▶ PROBLEM STATEMENT
Wherever a line in the records below contains "ECHO", copy that line.

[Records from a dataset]
====
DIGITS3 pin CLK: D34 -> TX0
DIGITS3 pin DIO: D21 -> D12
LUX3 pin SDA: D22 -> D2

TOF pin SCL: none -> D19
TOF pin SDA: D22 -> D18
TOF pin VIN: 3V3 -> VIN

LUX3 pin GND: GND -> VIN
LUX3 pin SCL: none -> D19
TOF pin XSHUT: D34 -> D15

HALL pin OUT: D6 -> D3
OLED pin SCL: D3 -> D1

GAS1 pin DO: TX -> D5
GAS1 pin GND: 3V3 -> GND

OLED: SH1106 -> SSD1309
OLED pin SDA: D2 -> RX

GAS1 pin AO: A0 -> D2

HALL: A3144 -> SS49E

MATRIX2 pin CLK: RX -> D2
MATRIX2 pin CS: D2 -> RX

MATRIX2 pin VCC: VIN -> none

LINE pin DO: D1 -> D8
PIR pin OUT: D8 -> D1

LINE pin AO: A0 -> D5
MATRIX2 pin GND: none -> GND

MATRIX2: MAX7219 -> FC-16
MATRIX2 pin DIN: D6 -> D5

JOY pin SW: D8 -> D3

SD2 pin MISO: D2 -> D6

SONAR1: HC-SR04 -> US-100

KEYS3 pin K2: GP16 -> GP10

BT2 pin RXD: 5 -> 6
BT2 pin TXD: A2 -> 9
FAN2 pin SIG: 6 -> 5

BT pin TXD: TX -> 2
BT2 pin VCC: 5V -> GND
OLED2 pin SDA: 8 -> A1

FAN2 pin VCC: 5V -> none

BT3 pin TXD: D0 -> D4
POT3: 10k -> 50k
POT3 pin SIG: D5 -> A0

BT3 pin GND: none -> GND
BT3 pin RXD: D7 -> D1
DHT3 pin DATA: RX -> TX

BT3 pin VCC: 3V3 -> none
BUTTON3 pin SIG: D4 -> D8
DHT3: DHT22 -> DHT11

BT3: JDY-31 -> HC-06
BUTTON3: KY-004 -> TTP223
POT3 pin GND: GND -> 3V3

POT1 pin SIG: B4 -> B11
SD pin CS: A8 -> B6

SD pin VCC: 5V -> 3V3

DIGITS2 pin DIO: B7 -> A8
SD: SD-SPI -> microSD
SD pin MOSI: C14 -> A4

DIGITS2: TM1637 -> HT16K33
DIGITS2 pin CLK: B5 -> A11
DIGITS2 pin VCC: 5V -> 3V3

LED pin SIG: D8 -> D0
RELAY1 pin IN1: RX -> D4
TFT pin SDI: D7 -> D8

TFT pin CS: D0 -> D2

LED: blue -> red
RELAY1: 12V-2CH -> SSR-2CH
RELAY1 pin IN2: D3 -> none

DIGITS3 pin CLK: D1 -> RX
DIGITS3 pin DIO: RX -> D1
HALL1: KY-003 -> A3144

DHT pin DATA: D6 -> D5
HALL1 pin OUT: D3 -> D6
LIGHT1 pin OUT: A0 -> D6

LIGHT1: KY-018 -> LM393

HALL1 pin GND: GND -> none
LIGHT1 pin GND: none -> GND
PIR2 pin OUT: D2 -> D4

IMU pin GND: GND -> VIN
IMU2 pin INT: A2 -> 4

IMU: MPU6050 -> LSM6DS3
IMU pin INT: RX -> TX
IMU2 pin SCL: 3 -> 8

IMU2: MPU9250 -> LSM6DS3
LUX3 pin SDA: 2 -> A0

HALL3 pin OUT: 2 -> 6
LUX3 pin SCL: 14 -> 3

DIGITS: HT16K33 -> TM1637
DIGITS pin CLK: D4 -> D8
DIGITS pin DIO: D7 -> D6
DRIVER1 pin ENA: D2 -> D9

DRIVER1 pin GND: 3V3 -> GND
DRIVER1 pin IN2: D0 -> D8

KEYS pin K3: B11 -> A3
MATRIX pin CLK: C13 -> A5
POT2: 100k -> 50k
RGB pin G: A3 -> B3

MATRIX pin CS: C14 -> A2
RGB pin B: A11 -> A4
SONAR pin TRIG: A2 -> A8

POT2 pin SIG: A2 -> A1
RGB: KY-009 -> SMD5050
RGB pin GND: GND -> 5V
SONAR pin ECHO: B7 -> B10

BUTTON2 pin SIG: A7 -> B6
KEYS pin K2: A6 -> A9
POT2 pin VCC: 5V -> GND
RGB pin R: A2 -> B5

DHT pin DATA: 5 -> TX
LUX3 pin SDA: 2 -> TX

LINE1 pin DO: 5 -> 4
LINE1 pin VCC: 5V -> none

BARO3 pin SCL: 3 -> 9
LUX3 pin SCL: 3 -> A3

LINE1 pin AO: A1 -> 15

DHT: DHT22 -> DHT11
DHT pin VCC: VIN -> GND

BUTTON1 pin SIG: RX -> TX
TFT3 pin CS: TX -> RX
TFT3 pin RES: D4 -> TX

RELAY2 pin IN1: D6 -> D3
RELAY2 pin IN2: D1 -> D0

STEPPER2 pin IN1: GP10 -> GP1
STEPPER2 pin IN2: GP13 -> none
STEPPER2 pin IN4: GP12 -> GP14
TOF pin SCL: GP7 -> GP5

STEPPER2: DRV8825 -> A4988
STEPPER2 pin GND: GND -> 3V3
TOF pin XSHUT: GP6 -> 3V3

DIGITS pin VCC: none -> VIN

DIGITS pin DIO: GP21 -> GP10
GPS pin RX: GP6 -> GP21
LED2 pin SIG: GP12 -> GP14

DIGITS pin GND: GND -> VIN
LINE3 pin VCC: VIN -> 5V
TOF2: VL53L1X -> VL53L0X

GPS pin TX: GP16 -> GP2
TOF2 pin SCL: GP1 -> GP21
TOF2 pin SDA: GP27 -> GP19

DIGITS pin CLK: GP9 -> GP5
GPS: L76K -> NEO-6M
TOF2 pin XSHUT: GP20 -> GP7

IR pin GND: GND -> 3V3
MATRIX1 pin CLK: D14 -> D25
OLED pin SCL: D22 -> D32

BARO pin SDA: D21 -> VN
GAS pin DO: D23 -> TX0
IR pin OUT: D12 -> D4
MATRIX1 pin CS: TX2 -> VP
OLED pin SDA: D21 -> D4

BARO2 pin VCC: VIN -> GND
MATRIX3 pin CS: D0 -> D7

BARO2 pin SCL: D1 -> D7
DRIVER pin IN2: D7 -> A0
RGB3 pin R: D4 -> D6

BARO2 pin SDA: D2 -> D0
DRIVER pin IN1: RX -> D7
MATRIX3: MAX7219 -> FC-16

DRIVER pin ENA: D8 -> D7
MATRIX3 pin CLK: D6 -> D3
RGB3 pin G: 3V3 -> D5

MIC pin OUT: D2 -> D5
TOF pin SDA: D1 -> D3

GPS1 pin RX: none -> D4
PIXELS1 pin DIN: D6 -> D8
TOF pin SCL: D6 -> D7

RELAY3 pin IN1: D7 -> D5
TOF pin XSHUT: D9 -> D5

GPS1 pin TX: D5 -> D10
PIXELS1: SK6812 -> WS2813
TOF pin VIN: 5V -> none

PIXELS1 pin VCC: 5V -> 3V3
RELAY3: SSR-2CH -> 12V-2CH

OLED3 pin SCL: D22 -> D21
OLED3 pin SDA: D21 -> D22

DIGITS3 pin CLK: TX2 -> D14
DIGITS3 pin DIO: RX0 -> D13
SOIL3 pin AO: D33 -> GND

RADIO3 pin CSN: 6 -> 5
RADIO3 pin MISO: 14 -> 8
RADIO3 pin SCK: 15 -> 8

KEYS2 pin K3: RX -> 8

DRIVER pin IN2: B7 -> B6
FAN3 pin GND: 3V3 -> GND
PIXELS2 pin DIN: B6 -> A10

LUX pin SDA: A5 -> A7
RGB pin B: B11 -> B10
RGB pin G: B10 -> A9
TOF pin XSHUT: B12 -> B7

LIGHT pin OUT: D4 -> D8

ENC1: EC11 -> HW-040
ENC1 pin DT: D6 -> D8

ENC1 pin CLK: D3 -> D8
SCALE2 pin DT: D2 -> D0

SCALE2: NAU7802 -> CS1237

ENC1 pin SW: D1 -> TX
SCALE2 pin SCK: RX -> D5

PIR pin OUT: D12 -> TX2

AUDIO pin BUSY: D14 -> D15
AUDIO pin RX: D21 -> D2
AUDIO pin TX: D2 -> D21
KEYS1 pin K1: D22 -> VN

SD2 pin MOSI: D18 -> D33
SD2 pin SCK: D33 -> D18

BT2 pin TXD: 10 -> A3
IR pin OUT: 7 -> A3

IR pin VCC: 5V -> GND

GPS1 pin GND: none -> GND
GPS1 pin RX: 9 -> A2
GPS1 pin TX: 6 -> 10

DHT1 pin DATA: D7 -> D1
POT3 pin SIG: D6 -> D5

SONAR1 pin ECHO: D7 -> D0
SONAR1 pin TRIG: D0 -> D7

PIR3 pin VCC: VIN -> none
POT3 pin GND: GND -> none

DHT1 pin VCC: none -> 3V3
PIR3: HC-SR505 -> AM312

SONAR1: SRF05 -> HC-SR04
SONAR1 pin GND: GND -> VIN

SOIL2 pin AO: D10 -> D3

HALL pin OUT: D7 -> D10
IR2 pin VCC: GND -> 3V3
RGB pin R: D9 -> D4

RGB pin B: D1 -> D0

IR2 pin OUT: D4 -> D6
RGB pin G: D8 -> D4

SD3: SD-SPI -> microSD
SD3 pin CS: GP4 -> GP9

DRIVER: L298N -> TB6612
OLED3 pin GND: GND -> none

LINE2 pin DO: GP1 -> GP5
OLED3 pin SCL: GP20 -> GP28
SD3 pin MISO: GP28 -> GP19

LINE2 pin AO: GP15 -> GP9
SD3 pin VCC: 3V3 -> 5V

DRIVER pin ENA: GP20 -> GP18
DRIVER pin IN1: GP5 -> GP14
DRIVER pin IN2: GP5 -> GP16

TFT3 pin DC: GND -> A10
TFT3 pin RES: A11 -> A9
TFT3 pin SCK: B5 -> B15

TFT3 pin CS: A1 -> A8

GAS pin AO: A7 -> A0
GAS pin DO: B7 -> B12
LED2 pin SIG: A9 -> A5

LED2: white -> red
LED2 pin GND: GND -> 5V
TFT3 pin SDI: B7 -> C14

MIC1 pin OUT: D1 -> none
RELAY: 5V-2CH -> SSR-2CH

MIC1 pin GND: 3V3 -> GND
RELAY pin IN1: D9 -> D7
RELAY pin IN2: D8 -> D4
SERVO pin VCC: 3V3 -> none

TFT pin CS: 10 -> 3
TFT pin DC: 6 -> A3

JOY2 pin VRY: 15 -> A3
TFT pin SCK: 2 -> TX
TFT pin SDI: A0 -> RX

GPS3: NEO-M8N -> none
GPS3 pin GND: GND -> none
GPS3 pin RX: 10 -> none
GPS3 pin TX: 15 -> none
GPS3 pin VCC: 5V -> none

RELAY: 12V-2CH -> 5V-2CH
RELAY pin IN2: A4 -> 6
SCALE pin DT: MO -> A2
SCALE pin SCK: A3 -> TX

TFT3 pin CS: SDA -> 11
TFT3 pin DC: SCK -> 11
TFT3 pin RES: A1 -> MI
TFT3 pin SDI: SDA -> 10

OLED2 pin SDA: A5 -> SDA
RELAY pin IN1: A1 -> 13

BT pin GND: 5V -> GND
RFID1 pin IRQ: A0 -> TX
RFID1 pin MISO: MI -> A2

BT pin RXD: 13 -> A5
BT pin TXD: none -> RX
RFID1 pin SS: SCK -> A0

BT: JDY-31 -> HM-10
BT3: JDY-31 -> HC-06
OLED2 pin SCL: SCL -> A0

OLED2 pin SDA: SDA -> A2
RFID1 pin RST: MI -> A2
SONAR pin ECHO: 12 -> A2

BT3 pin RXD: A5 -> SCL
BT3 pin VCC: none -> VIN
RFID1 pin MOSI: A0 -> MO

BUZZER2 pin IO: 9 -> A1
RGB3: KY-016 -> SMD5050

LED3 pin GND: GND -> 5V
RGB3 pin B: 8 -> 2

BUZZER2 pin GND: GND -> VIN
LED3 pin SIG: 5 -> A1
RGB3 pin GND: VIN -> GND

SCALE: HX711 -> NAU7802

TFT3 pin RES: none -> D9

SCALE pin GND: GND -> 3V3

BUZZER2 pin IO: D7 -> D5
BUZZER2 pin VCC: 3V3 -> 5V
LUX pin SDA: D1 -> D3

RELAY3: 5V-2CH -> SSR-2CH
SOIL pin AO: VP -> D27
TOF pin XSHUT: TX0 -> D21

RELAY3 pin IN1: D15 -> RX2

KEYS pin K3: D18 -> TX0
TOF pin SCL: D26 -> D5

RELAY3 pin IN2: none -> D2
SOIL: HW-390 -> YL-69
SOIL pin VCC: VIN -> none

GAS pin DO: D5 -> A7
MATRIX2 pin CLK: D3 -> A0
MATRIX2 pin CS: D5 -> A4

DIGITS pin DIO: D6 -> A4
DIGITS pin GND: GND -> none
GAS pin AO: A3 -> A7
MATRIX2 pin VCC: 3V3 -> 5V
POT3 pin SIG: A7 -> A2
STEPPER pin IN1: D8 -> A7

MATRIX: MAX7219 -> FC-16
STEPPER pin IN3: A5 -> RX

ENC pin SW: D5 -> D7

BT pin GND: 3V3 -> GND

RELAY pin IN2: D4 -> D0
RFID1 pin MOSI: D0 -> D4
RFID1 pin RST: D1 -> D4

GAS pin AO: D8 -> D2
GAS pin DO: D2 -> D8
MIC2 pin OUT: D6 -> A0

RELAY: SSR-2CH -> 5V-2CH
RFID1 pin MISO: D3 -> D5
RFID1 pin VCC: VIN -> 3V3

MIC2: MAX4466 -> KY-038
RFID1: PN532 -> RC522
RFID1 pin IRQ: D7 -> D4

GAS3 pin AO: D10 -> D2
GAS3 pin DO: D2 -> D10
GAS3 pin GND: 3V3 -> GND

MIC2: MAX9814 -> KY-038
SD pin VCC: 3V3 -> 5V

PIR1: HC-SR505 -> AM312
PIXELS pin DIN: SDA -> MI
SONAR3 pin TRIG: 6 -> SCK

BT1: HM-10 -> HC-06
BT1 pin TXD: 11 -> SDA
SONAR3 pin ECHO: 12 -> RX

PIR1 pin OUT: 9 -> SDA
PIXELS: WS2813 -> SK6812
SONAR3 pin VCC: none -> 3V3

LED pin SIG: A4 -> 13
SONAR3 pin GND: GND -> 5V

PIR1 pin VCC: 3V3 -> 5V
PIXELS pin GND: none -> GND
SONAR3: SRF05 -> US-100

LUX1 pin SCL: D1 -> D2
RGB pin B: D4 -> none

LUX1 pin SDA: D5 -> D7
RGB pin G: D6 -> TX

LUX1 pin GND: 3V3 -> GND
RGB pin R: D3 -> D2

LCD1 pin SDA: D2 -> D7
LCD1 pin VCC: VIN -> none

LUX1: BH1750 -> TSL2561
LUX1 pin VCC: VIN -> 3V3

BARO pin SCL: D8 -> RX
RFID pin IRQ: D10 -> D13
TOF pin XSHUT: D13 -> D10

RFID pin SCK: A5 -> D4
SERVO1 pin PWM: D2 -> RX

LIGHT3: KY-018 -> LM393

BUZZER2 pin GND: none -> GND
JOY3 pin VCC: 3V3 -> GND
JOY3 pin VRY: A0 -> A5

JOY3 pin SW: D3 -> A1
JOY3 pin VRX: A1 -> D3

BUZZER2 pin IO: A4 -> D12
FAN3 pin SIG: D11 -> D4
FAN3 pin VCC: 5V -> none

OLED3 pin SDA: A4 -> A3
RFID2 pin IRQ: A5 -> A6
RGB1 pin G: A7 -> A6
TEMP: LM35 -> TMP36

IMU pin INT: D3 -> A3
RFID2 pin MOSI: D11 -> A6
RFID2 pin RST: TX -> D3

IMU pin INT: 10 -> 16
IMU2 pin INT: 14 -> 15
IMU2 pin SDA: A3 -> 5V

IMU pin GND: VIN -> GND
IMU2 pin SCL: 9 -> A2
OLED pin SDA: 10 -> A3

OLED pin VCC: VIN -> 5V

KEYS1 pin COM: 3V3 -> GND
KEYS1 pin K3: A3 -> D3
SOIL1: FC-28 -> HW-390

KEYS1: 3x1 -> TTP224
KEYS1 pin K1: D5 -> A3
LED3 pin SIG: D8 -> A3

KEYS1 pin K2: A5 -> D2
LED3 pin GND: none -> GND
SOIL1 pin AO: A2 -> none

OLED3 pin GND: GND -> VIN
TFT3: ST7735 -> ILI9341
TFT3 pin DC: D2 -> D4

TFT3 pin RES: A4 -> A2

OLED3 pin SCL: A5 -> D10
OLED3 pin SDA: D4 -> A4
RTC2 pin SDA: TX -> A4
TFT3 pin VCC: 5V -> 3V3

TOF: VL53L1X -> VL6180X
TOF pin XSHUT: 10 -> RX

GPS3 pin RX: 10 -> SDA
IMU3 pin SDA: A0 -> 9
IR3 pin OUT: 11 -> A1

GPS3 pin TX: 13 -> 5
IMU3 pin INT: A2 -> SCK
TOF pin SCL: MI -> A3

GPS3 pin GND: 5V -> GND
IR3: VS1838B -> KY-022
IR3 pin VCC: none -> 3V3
====
▶ RESPONSE BELOW
SONAR pin ECHO: B7 -> B10
SONAR1 pin ECHO: D7 -> D0
SONAR pin ECHO: 12 -> A2
SONAR3 pin ECHO: 12 -> RX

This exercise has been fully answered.